### [THE TASK]
Transcribe all the records exactly and omit any images they hold.

------------------------------------------------

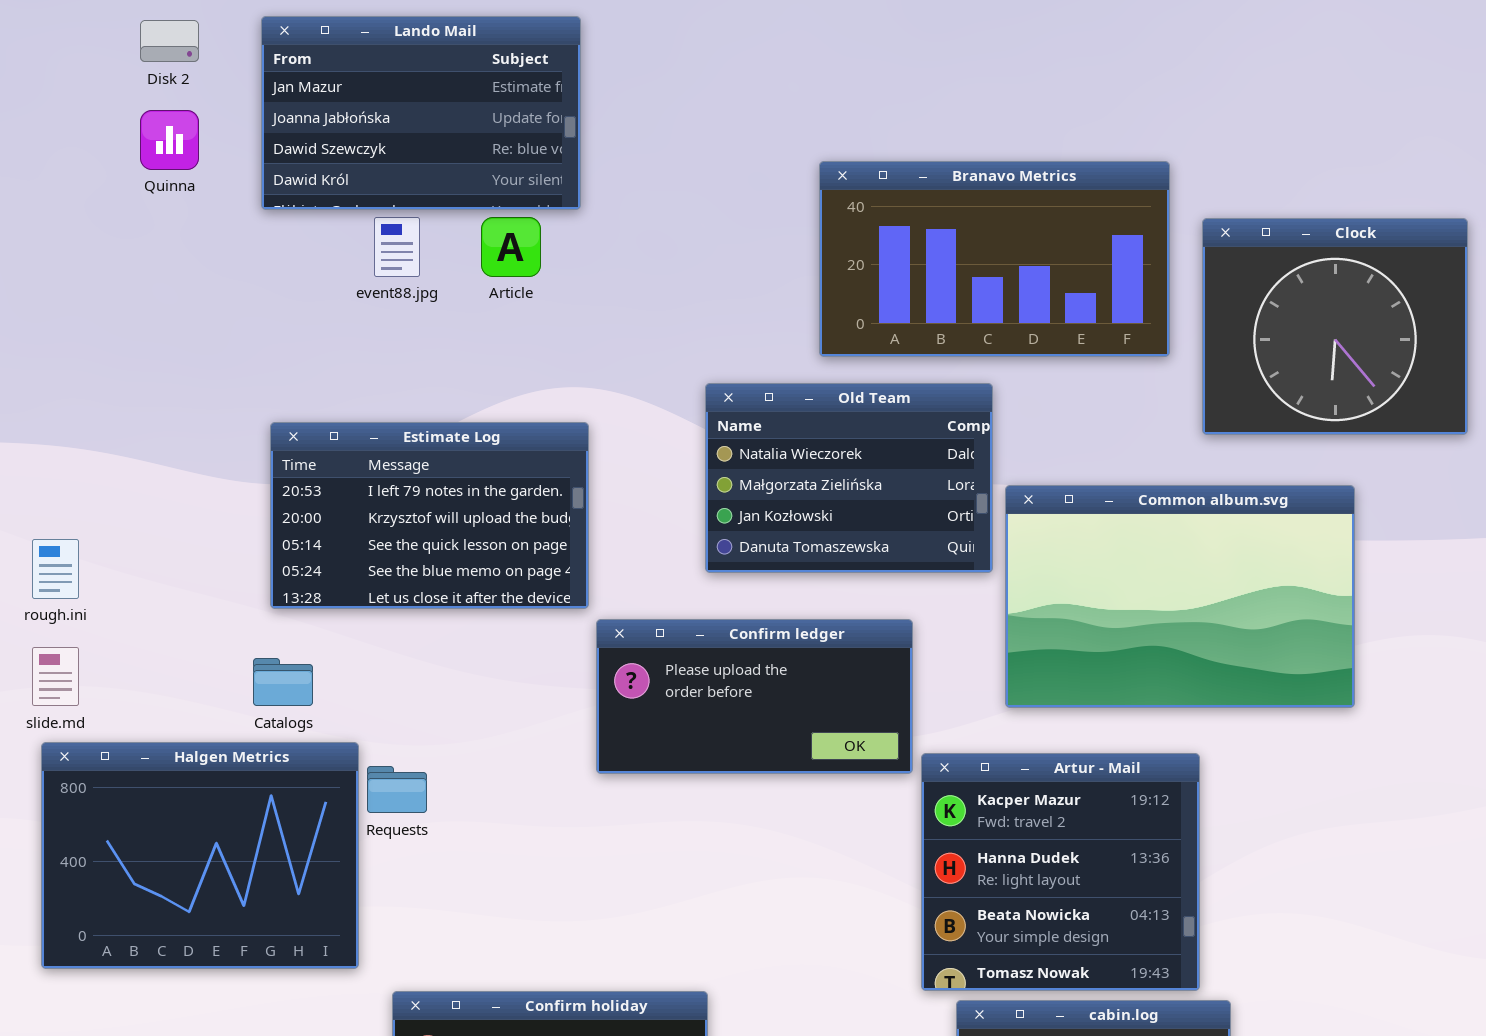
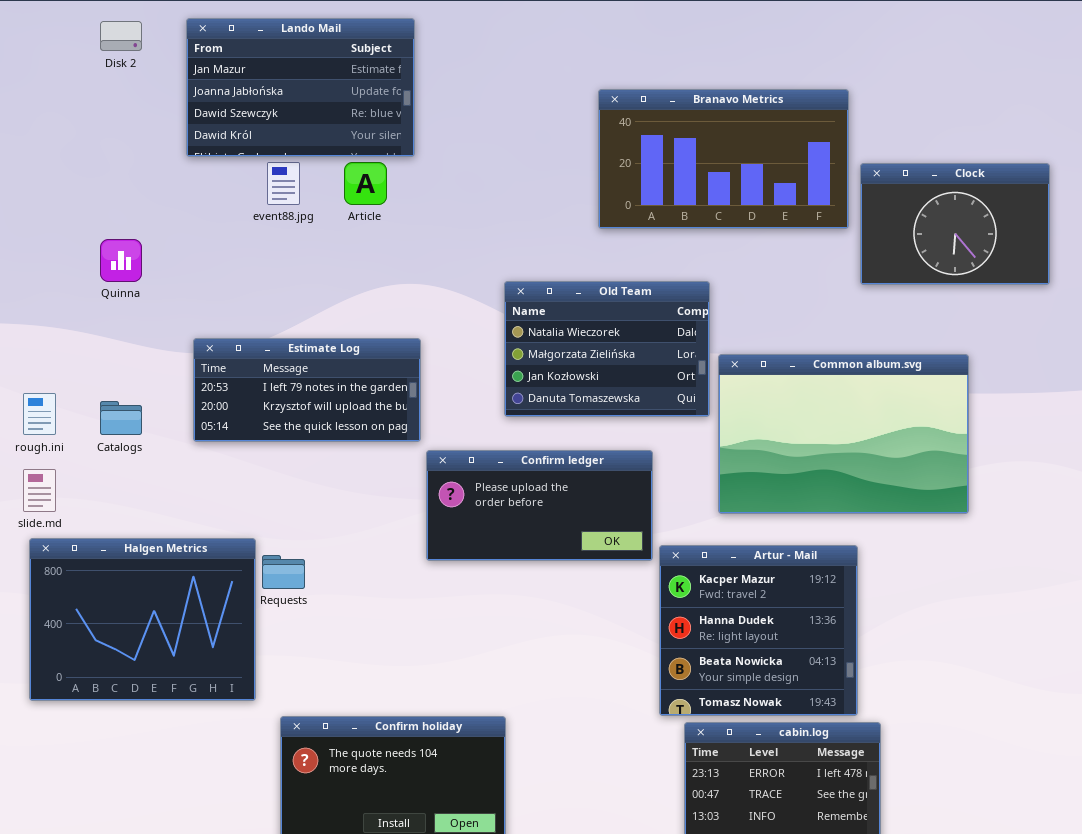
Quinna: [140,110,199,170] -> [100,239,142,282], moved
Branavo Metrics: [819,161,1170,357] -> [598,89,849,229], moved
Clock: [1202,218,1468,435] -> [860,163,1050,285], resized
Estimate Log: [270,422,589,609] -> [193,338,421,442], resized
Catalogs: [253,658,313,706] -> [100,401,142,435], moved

------------------------------------------------

### [REPLY]
Quinna: [140,110,199,170] -> [100,239,142,282], moved
Branavo Metrics: [819,161,1170,357] -> [598,89,849,229], moved
Clock: [1202,218,1468,435] -> [860,163,1050,285], resized
Estimate Log: [270,422,589,609] -> [193,338,421,442], resized
Catalogs: [253,658,313,706] -> [100,401,142,435], moved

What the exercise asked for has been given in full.